Type out the full set of entries again, unchanged.

*** MATERIALS PROVIDED ***

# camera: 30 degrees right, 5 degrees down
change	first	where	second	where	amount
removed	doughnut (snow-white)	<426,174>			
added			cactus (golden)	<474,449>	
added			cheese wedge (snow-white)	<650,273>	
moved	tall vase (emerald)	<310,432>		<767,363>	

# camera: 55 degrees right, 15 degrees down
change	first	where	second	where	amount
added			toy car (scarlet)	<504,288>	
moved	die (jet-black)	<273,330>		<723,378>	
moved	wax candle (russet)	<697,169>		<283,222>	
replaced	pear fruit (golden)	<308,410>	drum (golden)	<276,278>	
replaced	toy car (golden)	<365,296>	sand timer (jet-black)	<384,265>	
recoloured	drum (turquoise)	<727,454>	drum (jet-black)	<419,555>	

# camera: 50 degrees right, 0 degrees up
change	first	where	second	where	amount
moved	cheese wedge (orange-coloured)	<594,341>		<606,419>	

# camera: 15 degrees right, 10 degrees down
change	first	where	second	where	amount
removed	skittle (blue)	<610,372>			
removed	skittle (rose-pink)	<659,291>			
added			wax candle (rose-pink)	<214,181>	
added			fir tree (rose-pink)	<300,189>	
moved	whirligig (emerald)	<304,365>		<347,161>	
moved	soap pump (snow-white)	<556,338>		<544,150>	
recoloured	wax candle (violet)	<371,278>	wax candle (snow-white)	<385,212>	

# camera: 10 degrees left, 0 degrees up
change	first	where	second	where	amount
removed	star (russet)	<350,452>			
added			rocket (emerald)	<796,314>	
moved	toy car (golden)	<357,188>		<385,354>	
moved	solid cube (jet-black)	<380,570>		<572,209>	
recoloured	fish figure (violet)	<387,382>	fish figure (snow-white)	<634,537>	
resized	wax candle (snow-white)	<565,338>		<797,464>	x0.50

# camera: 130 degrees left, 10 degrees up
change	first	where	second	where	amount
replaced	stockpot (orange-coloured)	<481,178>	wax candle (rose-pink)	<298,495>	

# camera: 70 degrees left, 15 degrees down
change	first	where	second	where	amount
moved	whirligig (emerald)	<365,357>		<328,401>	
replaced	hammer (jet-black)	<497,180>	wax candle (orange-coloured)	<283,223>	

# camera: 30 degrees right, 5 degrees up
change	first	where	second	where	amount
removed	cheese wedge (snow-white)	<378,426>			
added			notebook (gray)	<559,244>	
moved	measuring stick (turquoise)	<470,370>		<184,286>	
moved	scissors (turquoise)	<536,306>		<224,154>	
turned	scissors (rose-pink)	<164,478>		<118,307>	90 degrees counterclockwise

*** End of MATERIALS PROVIDED ***

> _YOUR RESPONSE_
# camera: 30 degrees right, 5 degrees down
change	first	where	second	where	amount
removed	doughnut (snow-white)	<426,174>			
added			cactus (golden)	<474,449>	
added			cheese wedge (snow-white)	<650,273>	
moved	tall vase (emerald)	<310,432>		<767,363>	

# camera: 55 degrees right, 15 degrees down
change	first	where	second	where	amount
added			toy car (scarlet)	<504,288>	
moved	die (jet-black)	<273,330>		<723,378>	
moved	wax candle (russet)	<697,169>		<283,222>	
replaced	pear fruit (golden)	<308,410>	drum (golden)	<276,278>	
replaced	toy car (golden)	<365,296>	sand timer (jet-black)	<384,265>	
recoloured	drum (turquoise)	<727,454>	drum (jet-black)	<419,555>	

# camera: 50 degrees right, 0 degrees up
change	first	where	second	where	amount
moved	cheese wedge (orange-coloured)	<594,341>		<606,419>	

# camera: 15 degrees right, 10 degrees down
change	first	where	second	where	amount
removed	skittle (blue)	<610,372>			
removed	skittle (rose-pink)	<659,291>			
added			wax candle (rose-pink)	<214,181>	
added			fir tree (rose-pink)	<300,189>	
moved	whirligig (emerald)	<304,365>		<347,161>	
moved	soap pump (snow-white)	<556,338>		<544,150>	
recoloured	wax candle (violet)	<371,278>	wax candle (snow-white)	<385,212>	

# camera: 10 degrees left, 0 degrees up
change	first	where	second	where	amount
removed	star (russet)	<350,452>			
added			rocket (emerald)	<796,314>	
moved	toy car (golden)	<357,188>		<385,354>	
moved	solid cube (jet-black)	<380,570>		<572,209>	
recoloured	fish figure (violet)	<387,382>	fish figure (snow-white)	<634,537>	
resized	wax candle (snow-white)	<565,338>		<797,464>	x0.50

# camera: 130 degrees left, 10 degrees up
change	first	where	second	where	amount
replaced	stockpot (orange-coloured)	<481,178>	wax candle (rose-pink)	<298,495>	

# camera: 70 degrees left, 15 degrees down
change	first	where	second	where	amount
moved	whirligig (emerald)	<365,357>		<328,401>	
replaced	hammer (jet-black)	<497,180>	wax candle (orange-coloured)	<283,223>	

# camera: 30 degrees right, 5 degrees up
change	first	where	second	where	amount
removed	cheese wedge (snow-white)	<378,426>			
added			notebook (gray)	<559,244>	
moved	measuring stick (turquoise)	<470,370>		<184,286>	
moved	scissors (turquoise)	<536,306>		<224,154>	
turned	scissors (rose-pink)	<164,478>		<118,307>	90 degrees counterclockwise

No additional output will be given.